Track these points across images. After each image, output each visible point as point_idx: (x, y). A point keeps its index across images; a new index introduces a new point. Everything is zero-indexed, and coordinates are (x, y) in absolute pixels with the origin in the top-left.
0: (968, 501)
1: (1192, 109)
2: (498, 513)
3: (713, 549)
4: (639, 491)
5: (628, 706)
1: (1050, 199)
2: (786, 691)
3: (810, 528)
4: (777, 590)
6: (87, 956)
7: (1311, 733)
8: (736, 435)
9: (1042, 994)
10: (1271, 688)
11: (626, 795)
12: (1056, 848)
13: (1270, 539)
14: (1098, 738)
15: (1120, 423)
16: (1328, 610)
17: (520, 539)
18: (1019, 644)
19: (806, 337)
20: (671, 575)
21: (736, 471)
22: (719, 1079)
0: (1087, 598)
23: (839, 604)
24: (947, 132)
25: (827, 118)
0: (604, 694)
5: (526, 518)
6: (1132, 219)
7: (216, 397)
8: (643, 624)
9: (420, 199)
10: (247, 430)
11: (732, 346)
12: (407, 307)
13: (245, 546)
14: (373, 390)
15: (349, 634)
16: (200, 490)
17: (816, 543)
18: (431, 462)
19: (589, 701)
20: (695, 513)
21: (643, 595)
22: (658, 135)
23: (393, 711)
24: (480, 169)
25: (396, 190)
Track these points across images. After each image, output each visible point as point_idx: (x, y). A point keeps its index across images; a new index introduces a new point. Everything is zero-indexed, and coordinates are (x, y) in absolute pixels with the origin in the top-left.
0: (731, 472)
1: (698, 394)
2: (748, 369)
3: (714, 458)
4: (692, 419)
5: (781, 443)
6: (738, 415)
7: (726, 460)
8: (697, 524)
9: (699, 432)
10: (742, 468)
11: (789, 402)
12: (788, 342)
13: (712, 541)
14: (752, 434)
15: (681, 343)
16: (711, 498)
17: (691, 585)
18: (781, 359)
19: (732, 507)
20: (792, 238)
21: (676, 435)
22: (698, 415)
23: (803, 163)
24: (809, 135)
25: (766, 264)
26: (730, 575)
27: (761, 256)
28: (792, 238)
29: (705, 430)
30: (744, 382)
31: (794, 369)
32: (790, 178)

What is expected:
Render every line of the entries above as a Markdown table with the columns Row and Line, numbering each row and leaving out blank lines.

Result below:
| Row | Line |
|---|---|
| 1 | Track these points across images. After each image, output each visible point as point_idx: (x, y). A point keeps its index across images; a new index introduces a new point. Everything is zero-indexed, and coordinates are (x, y) in absolute pixels with the origin in the top-left. |
| 2 | 0: (968, 501) |
| 3 | 1: (1192, 109) |
| 4 | 2: (498, 513) |
| 5 | 3: (713, 549) |
| 6 | 4: (639, 491) |
| 7 | 5: (628, 706) |
| 8 | 1: (1050, 199) |
| 9 | 2: (786, 691) |
| 10 | 3: (810, 528) |
| 11 | 4: (777, 590) |
| 12 | 6: (87, 956) |
| 13 | 7: (1311, 733) |
| 14 | 8: (736, 435) |
| 15 | 9: (1042, 994) |
| 16 | 10: (1271, 688) |
| 17 | 11: (626, 795) |
| 18 | 12: (1056, 848) |
| 19 | 13: (1270, 539) |
| 20 | 14: (1098, 738) |
| 21 | 15: (1120, 423) |
| 22 | 16: (1328, 610) |
| 23 | 17: (520, 539) |
| 24 | 18: (1019, 644) |
| 25 | 19: (806, 337) |
| 26 | 20: (671, 575) |
| 27 | 21: (736, 471) |
| 28 | 22: (719, 1079) |
| 29 | 0: (1087, 598) |
| 30 | 23: (839, 604) |
| 31 | 24: (947, 132) |
| 32 | 25: (827, 118) |
| 33 | 0: (604, 694) |
| 34 | 5: (526, 518) |
| 35 | 6: (1132, 219) |
| 36 | 7: (216, 397) |
| 37 | 8: (643, 624) |
| 38 | 9: (420, 199) |
| 39 | 10: (247, 430) |
| 40 | 11: (732, 346) |
| 41 | 12: (407, 307) |
| 42 | 13: (245, 546) |
| 43 | 14: (373, 390) |
| 44 | 15: (349, 634) |
| 45 | 16: (200, 490) |
| 46 | 17: (816, 543) |
| 47 | 18: (431, 462) |
| 48 | 19: (589, 701) |
| 49 | 20: (695, 513) |
| 50 | 21: (643, 595) |
| 51 | 22: (658, 135) |
| 52 | 23: (393, 711) |
| 53 | 24: (480, 169) |
| 54 | 25: (396, 190) |
| 55 | Track these points across images. After each image, output each visible point as point_idx: (x, y). A point keeps its index across images; a new index introduces a new point. Everything is zero-indexed, and coordinates are (x, y) in absolute pixels with the origin in the top-left. |
| 56 | 0: (731, 472) |
| 57 | 1: (698, 394) |
| 58 | 2: (748, 369) |
| 59 | 3: (714, 458) |
| 60 | 4: (692, 419) |
| 61 | 5: (781, 443) |
| 62 | 6: (738, 415) |
| 63 | 7: (726, 460) |
| 64 | 8: (697, 524) |
| 65 | 9: (699, 432) |
| 66 | 10: (742, 468) |
| 67 | 11: (789, 402) |
| 68 | 12: (788, 342) |
| 69 | 13: (712, 541) |
| 70 | 14: (752, 434) |
| 71 | 15: (681, 343) |
| 72 | 16: (711, 498) |
| 73 | 17: (691, 585) |
| 74 | 18: (781, 359) |
| 75 | 19: (732, 507) |
| 76 | 20: (792, 238) |
| 77 | 21: (676, 435) |
| 78 | 22: (698, 415) |
| 79 | 23: (803, 163) |
| 80 | 24: (809, 135) |
| 81 | 25: (766, 264) |
| 82 | 26: (730, 575) |
| 83 | 27: (761, 256) |
| 84 | 28: (792, 238) |
| 85 | 29: (705, 430) |
| 86 | 30: (744, 382) |
| 87 | 31: (794, 369) |
| 88 | 32: (790, 178) |